What to do | All of the entries should be written out again exactly.

Change listing data:

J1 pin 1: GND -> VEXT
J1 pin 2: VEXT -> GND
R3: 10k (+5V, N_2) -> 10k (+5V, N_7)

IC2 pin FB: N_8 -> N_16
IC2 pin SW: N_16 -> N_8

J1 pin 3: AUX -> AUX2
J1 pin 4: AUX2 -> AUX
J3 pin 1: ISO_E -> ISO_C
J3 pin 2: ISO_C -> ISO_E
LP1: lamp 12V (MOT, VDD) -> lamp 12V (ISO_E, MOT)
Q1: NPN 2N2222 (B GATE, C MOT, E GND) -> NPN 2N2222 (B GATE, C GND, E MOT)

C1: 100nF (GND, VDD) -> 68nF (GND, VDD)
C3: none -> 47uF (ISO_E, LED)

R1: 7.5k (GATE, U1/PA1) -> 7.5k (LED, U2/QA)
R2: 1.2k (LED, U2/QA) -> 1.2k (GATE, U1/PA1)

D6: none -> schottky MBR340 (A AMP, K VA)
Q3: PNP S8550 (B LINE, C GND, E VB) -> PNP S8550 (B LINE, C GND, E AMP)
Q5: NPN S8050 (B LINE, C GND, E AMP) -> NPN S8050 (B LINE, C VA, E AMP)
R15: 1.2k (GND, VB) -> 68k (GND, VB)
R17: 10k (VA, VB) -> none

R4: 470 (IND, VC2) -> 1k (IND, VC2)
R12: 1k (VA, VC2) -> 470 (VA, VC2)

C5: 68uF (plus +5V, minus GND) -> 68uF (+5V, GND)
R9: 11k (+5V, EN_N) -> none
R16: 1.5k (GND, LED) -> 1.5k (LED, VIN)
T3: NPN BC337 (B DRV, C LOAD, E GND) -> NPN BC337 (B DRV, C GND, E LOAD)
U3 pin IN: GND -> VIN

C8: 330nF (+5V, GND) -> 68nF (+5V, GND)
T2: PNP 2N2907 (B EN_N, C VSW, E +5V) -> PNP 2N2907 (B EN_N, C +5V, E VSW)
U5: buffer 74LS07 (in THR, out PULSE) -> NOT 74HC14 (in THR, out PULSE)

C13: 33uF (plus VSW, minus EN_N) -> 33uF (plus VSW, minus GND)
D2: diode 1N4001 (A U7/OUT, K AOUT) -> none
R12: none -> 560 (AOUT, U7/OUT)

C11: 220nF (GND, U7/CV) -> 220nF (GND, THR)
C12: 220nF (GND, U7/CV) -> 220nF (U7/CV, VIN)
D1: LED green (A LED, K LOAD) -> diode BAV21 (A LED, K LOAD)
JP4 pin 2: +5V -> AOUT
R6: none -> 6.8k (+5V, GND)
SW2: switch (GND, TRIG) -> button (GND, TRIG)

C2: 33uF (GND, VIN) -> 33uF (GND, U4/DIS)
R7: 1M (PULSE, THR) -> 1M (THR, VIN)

Exercise output |
J1 pin 1: GND -> VEXT
J1 pin 2: VEXT -> GND
R3: 10k (+5V, N_2) -> 10k (+5V, N_7)

IC2 pin FB: N_8 -> N_16
IC2 pin SW: N_16 -> N_8

J1 pin 3: AUX -> AUX2
J1 pin 4: AUX2 -> AUX
J3 pin 1: ISO_E -> ISO_C
J3 pin 2: ISO_C -> ISO_E
LP1: lamp 12V (MOT, VDD) -> lamp 12V (ISO_E, MOT)
Q1: NPN 2N2222 (B GATE, C MOT, E GND) -> NPN 2N2222 (B GATE, C GND, E MOT)

C1: 100nF (GND, VDD) -> 68nF (GND, VDD)
C3: none -> 47uF (ISO_E, LED)

R1: 7.5k (GATE, U1/PA1) -> 7.5k (LED, U2/QA)
R2: 1.2k (LED, U2/QA) -> 1.2k (GATE, U1/PA1)

D6: none -> schottky MBR340 (A AMP, K VA)
Q3: PNP S8550 (B LINE, C GND, E VB) -> PNP S8550 (B LINE, C GND, E AMP)
Q5: NPN S8050 (B LINE, C GND, E AMP) -> NPN S8050 (B LINE, C VA, E AMP)
R15: 1.2k (GND, VB) -> 68k (GND, VB)
R17: 10k (VA, VB) -> none

R4: 470 (IND, VC2) -> 1k (IND, VC2)
R12: 1k (VA, VC2) -> 470 (VA, VC2)

C5: 68uF (plus +5V, minus GND) -> 68uF (+5V, GND)
R9: 11k (+5V, EN_N) -> none
R16: 1.5k (GND, LED) -> 1.5k (LED, VIN)
T3: NPN BC337 (B DRV, C LOAD, E GND) -> NPN BC337 (B DRV, C GND, E LOAD)
U3 pin IN: GND -> VIN

C8: 330nF (+5V, GND) -> 68nF (+5V, GND)
T2: PNP 2N2907 (B EN_N, C VSW, E +5V) -> PNP 2N2907 (B EN_N, C +5V, E VSW)
U5: buffer 74LS07 (in THR, out PULSE) -> NOT 74HC14 (in THR, out PULSE)

C13: 33uF (plus VSW, minus EN_N) -> 33uF (plus VSW, minus GND)
D2: diode 1N4001 (A U7/OUT, K AOUT) -> none
R12: none -> 560 (AOUT, U7/OUT)

C11: 220nF (GND, U7/CV) -> 220nF (GND, THR)
C12: 220nF (GND, U7/CV) -> 220nF (U7/CV, VIN)
D1: LED green (A LED, K LOAD) -> diode BAV21 (A LED, K LOAD)
JP4 pin 2: +5V -> AOUT
R6: none -> 6.8k (+5V, GND)
SW2: switch (GND, TRIG) -> button (GND, TRIG)

C2: 33uF (GND, VIN) -> 33uF (GND, U4/DIS)
R7: 1M (PULSE, THR) -> 1M (THR, VIN)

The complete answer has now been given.